### THE RECORDS

....................

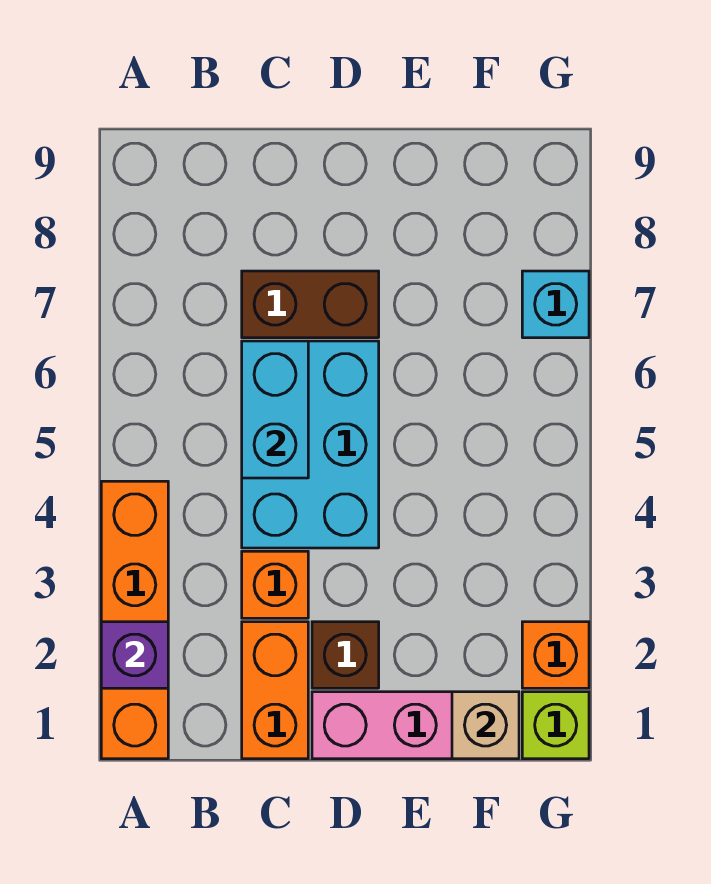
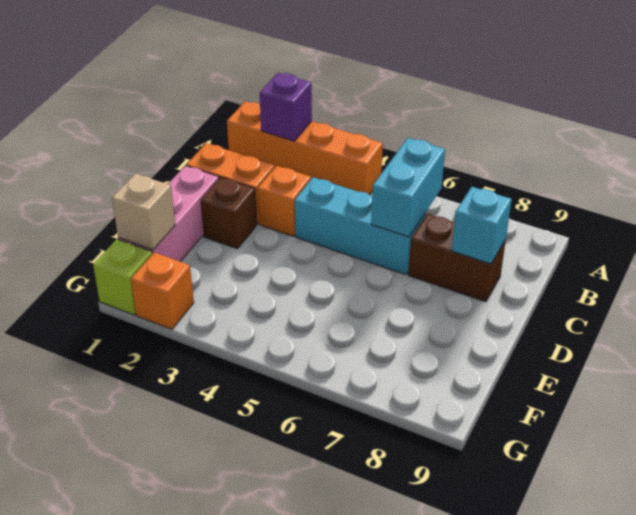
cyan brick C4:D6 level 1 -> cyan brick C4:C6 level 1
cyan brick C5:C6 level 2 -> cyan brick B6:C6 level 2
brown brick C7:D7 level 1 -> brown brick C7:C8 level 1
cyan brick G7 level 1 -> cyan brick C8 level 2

....................

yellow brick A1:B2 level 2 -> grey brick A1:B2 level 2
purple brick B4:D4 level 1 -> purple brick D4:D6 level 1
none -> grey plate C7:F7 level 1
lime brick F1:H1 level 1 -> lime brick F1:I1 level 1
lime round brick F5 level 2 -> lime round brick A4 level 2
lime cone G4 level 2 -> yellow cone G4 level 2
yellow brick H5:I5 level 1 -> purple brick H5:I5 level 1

....................

### WORK TO COMPLETE
The response must hold only the lines above from the line with "cyan brick C4:D6" through the line with "cyan brick G7", each copied exactly, both ends kept.

### SOLVED PROBLEM
cyan brick C4:D6 level 1 -> cyan brick C4:C6 level 1
cyan brick C5:C6 level 2 -> cyan brick B6:C6 level 2
brown brick C7:D7 level 1 -> brown brick C7:C8 level 1
cyan brick G7 level 1 -> cyan brick C8 level 2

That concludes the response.